RECORD EXCERPTS:
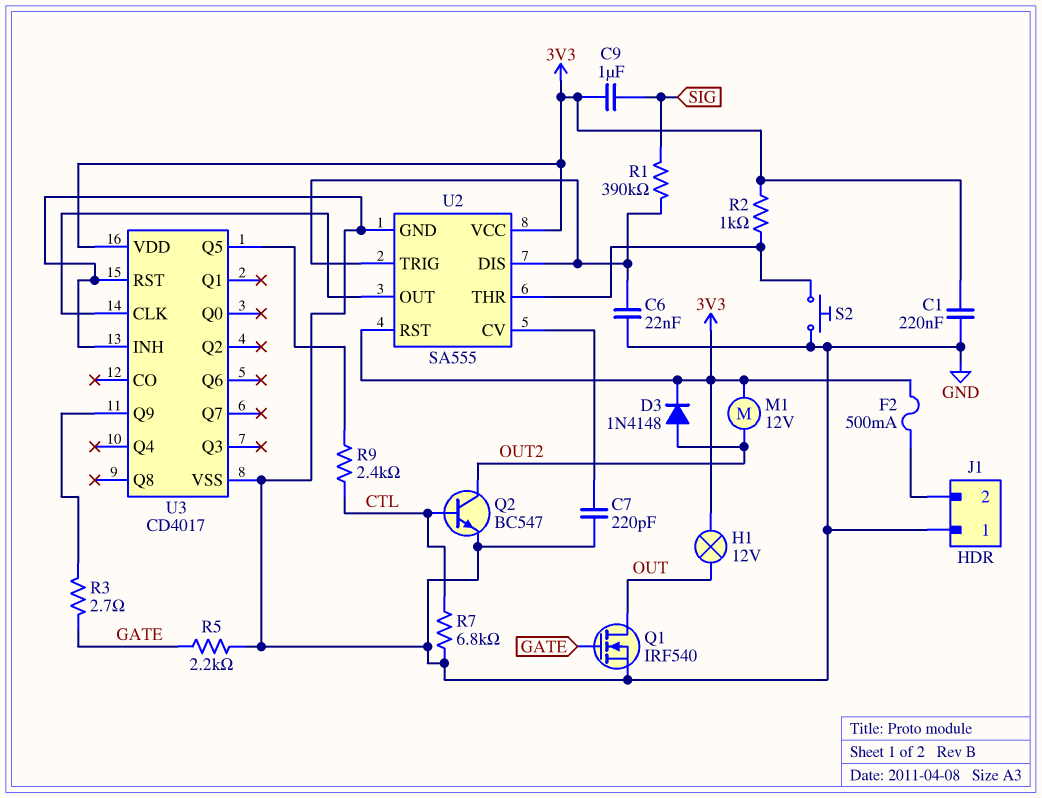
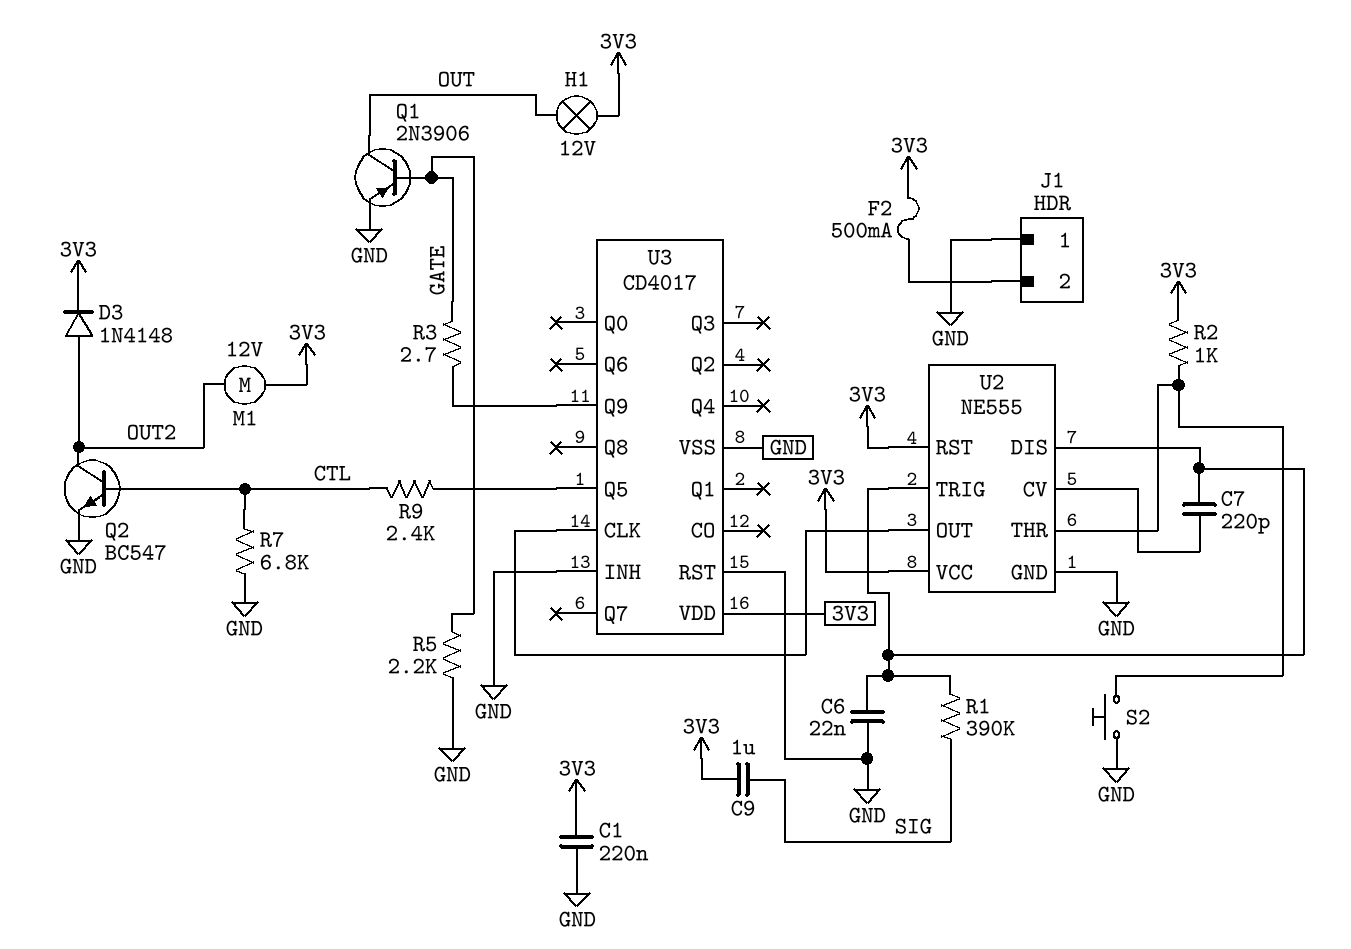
C7: 220pF (GND, U2/CV) -> 220pF (U2/CV, U2/DIS)
Q1: NMOS IRF540 (G GATE, D OUT, S GND) -> PNP 2N3906 (B GATE, C OUT, E GND)
U2: SA555 -> NE555

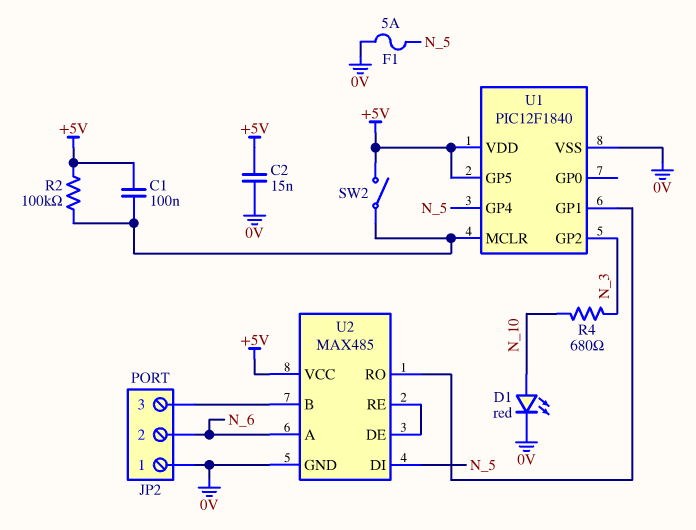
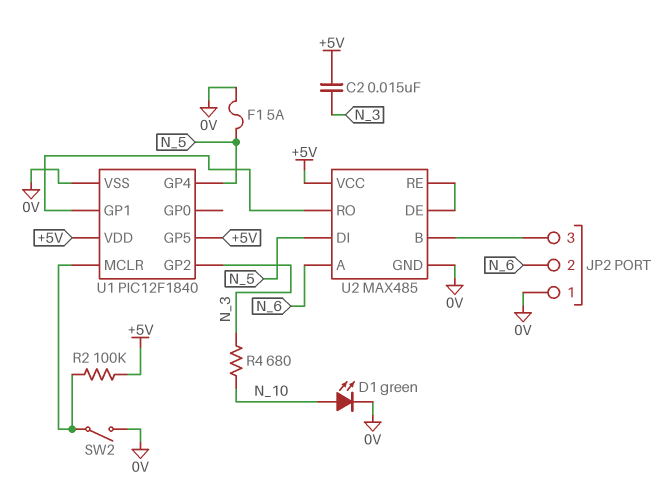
C1: 100nF (+5V, U1/MCLR) -> none
C2: 15nF (+5V, 0V) -> 15nF (+5V, N_3)
D1: LED red (A N_10, K 0V) -> LED green (A N_10, K 0V)
SW2: switch (+5V, U1/MCLR) -> switch (0V, U1/MCLR)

WHAT TO WORK ON: All the data above is to be transcribed exactly, with no pictures included.

WRITTEN RESPONSE:
C7: 220pF (GND, U2/CV) -> 220pF (U2/CV, U2/DIS)
Q1: NMOS IRF540 (G GATE, D OUT, S GND) -> PNP 2N3906 (B GATE, C OUT, E GND)
U2: SA555 -> NE555

C1: 100nF (+5V, U1/MCLR) -> none
C2: 15nF (+5V, 0V) -> 15nF (+5V, N_3)
D1: LED red (A N_10, K 0V) -> LED green (A N_10, K 0V)
SW2: switch (+5V, U1/MCLR) -> switch (0V, U1/MCLR)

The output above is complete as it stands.